→ DIRECTIONS:
From the line with "TOF1 pin XSHUT: TX -> D5" to the line with "SOIL2 pin AO: D35 -> D32", output every line below exactly, both ends included. Skip the pictures.

→ STUDY MATERIAL:
++++++++++

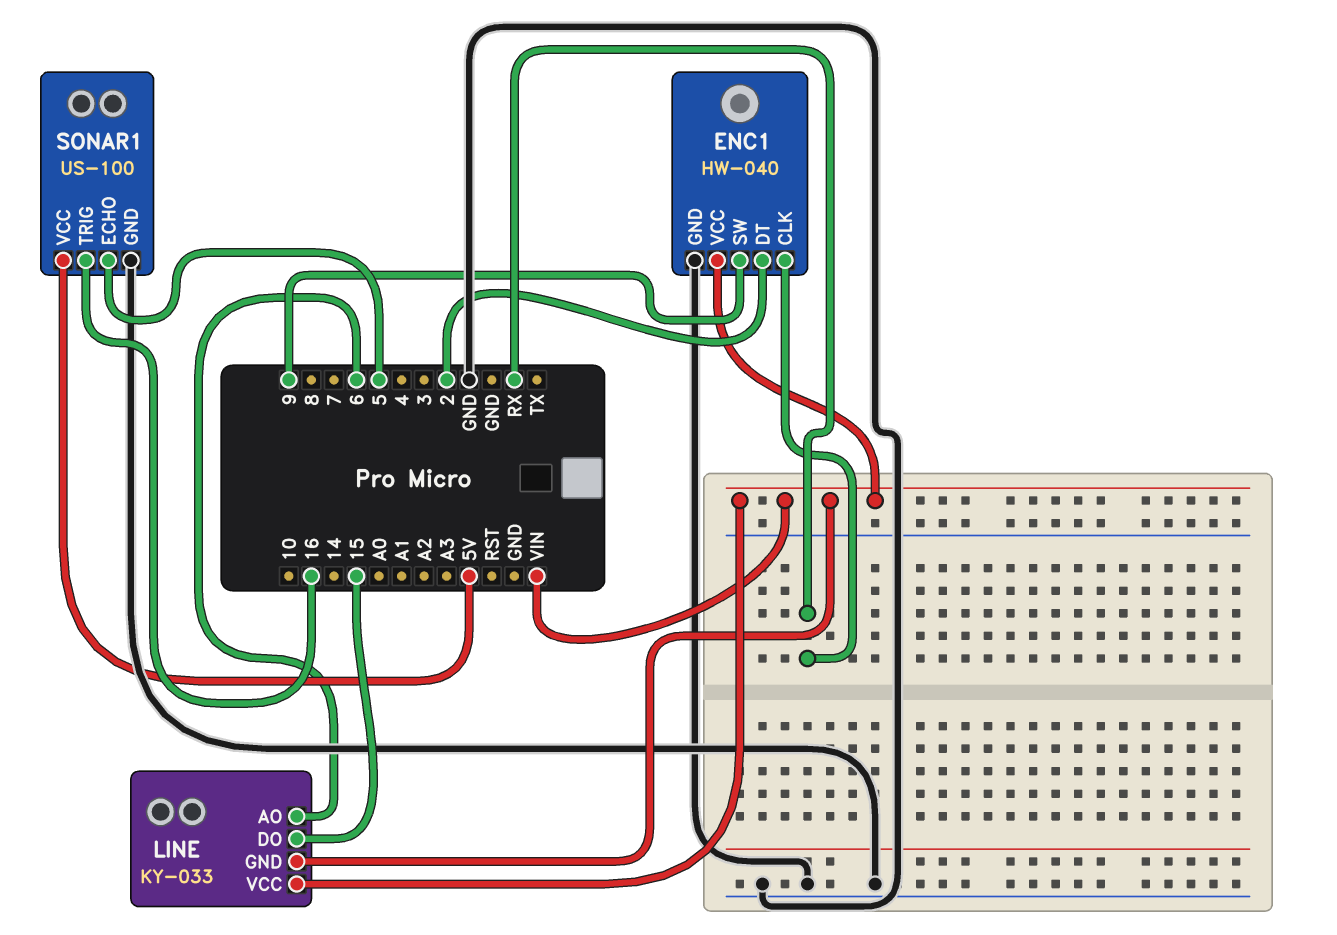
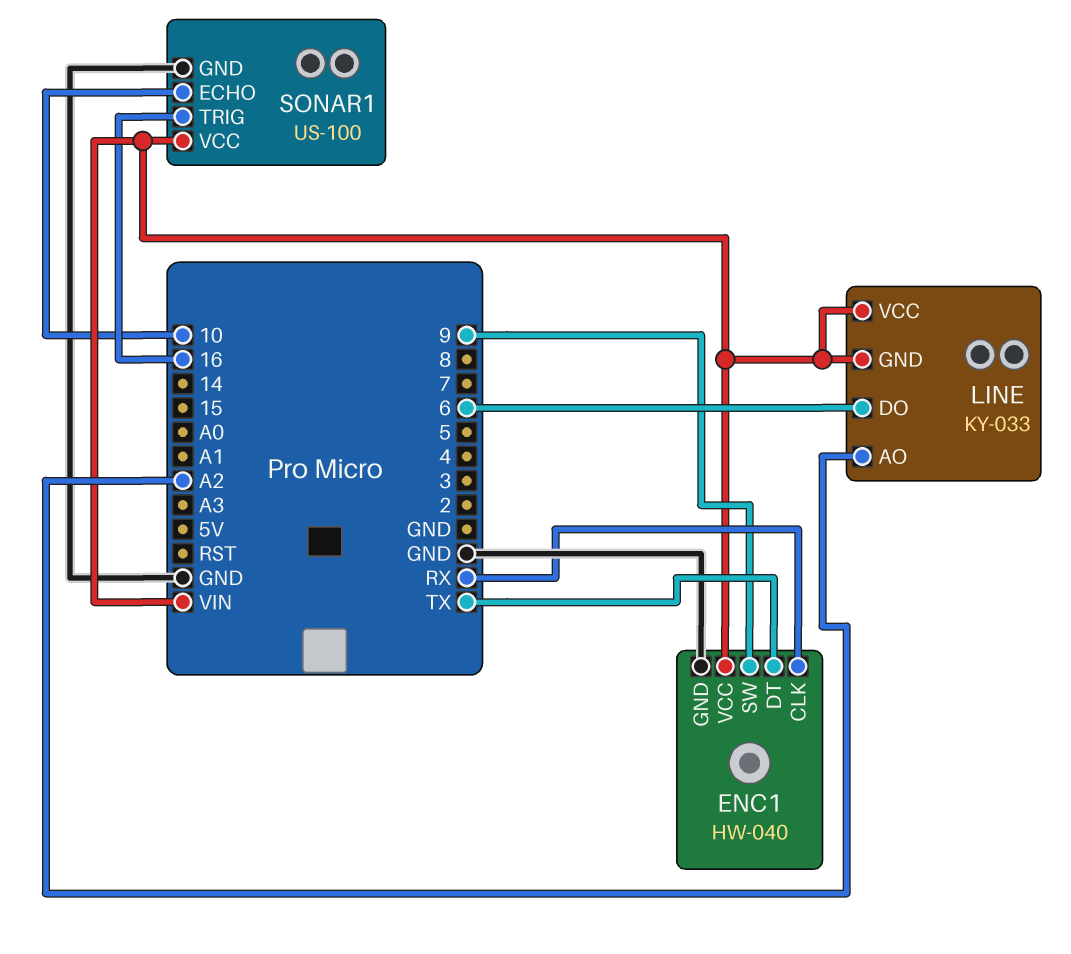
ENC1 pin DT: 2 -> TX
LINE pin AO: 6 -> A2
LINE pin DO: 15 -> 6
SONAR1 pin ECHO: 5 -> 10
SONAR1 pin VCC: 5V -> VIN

++++++++++

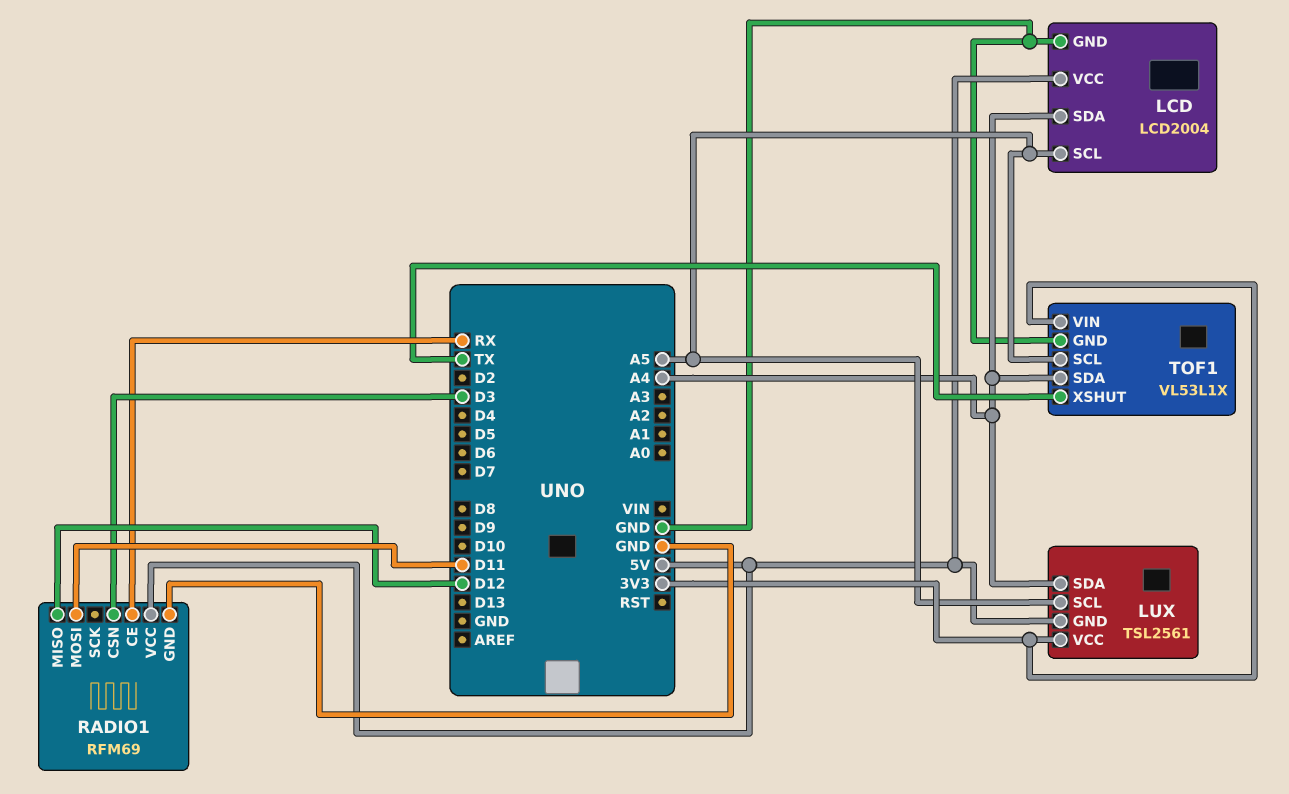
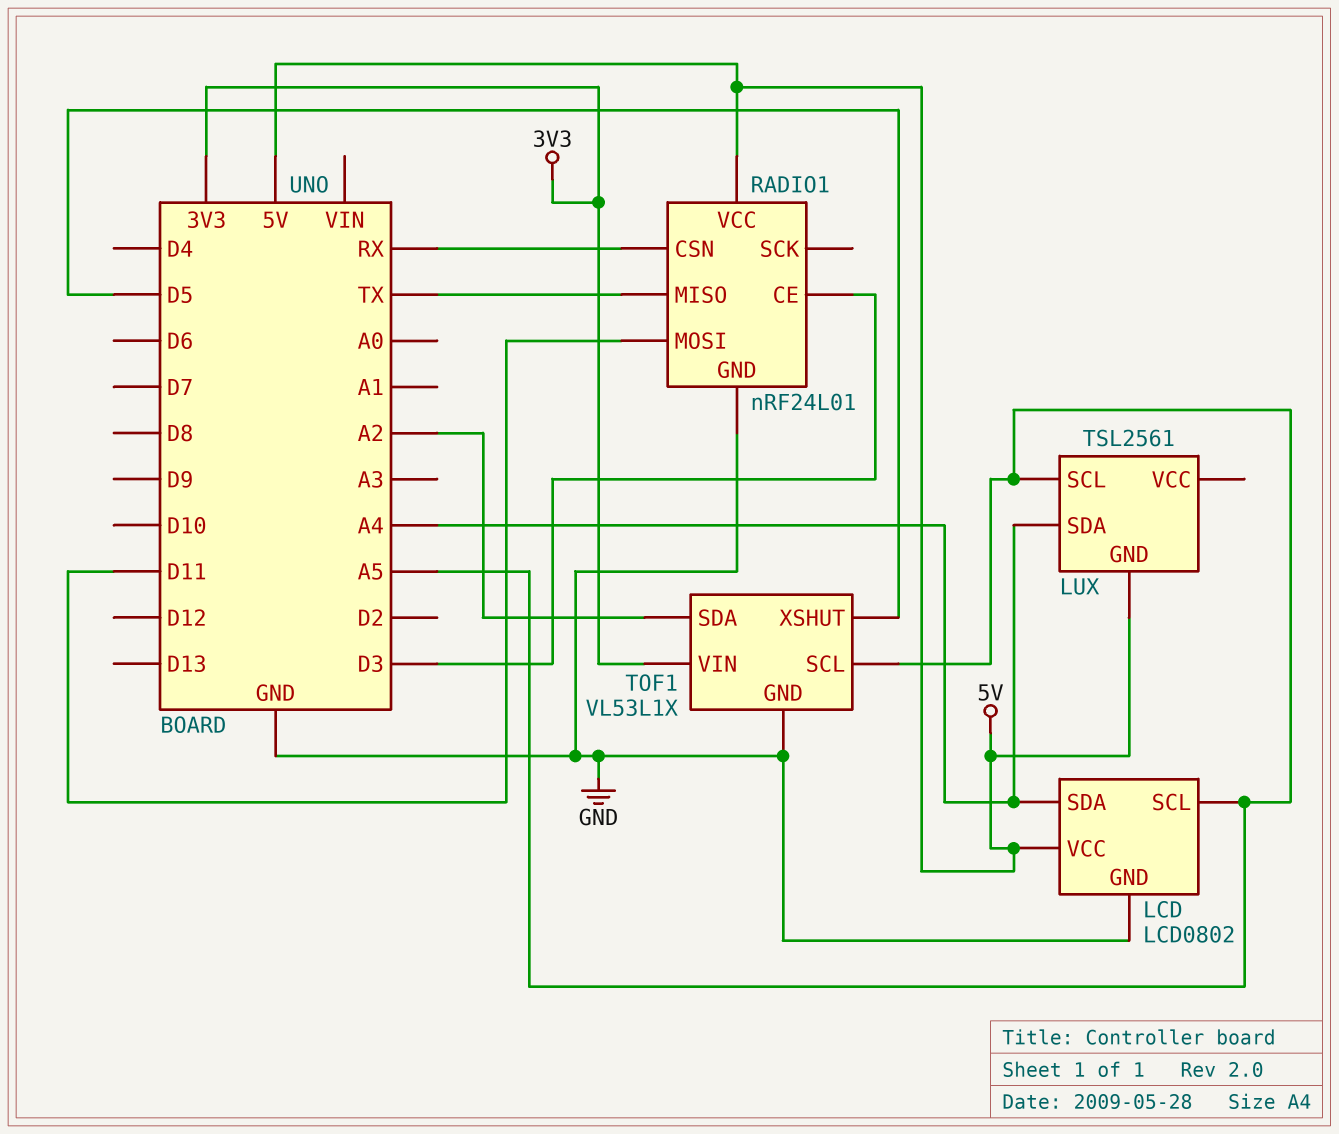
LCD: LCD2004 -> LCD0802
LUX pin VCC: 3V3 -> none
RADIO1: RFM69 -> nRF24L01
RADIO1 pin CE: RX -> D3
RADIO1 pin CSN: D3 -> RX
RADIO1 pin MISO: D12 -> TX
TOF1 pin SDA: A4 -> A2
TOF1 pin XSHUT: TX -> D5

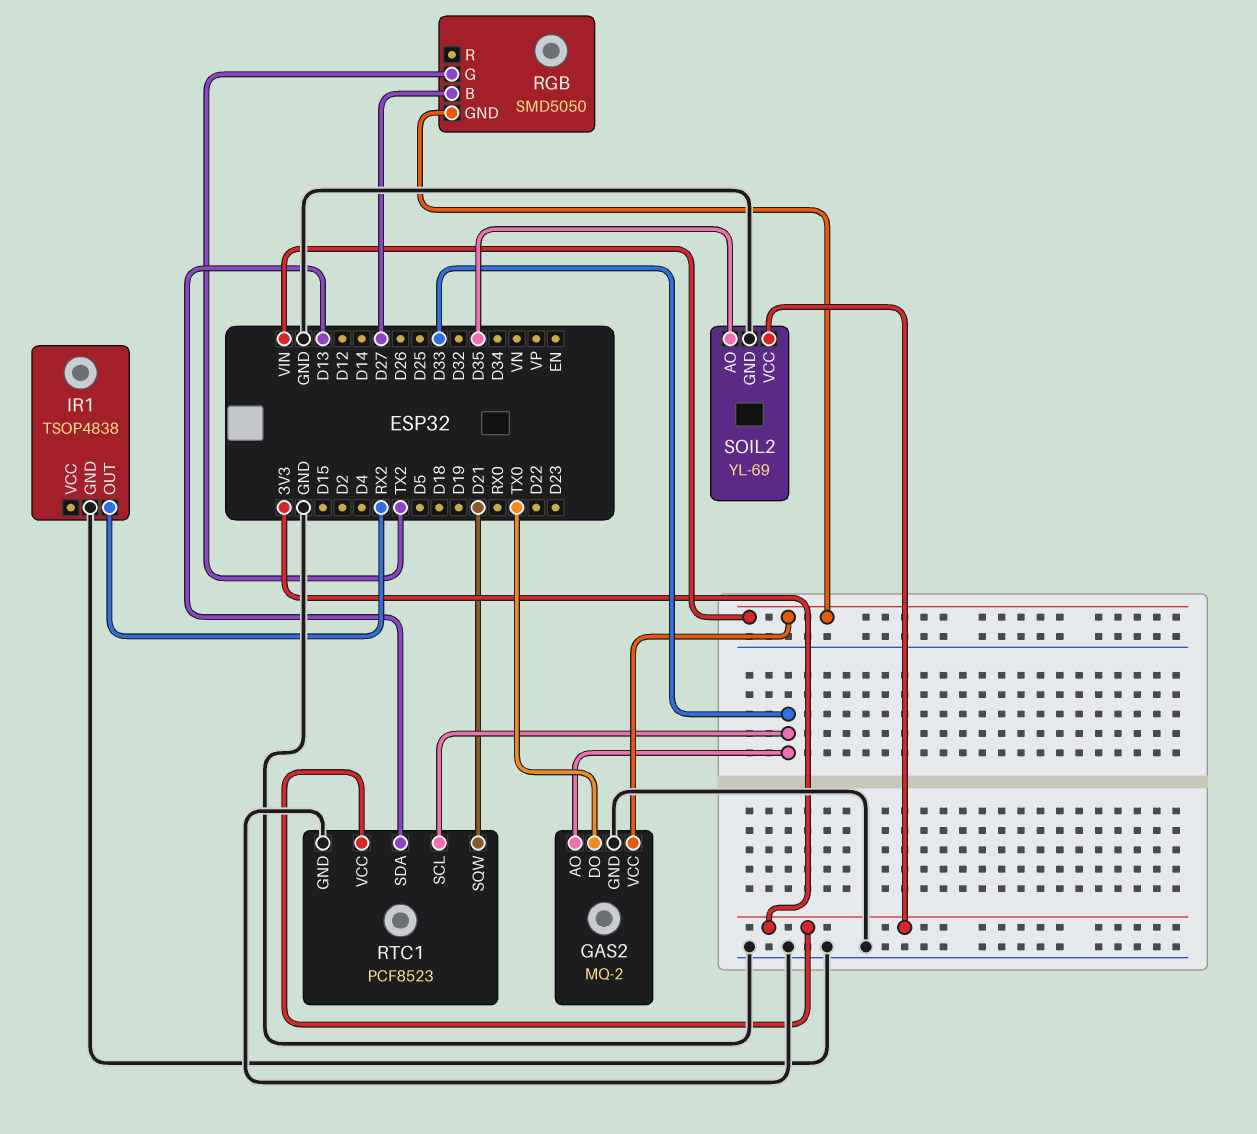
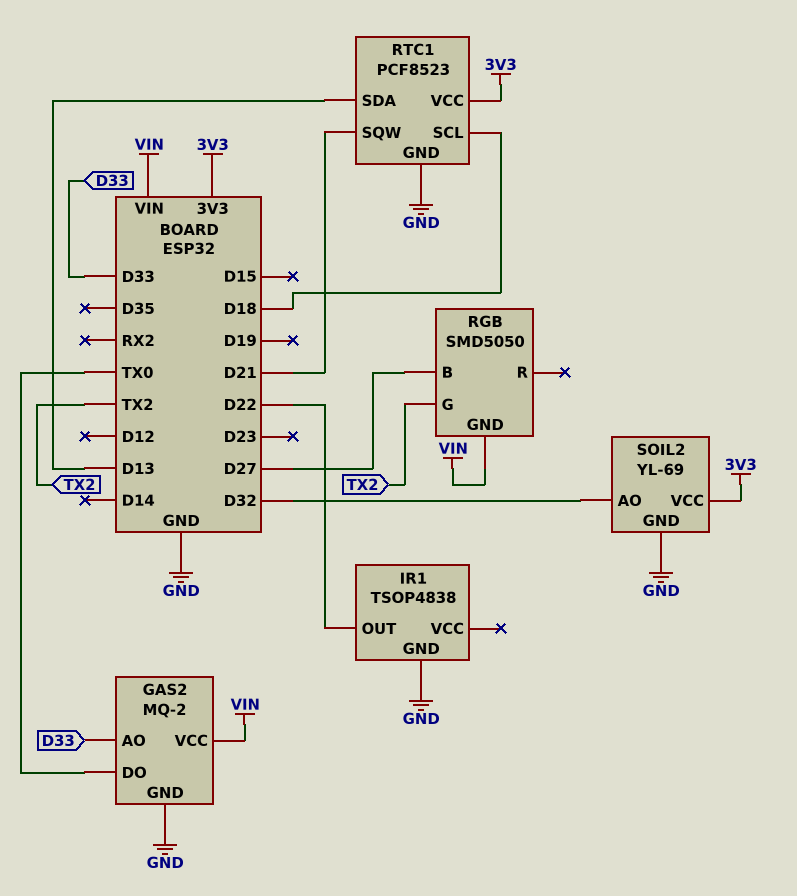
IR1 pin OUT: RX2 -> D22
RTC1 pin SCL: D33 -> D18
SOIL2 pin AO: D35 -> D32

++++++++++

→ EXERCISE RESPONSE:
TOF1 pin XSHUT: TX -> D5

IR1 pin OUT: RX2 -> D22
RTC1 pin SCL: D33 -> D18
SOIL2 pin AO: D35 -> D32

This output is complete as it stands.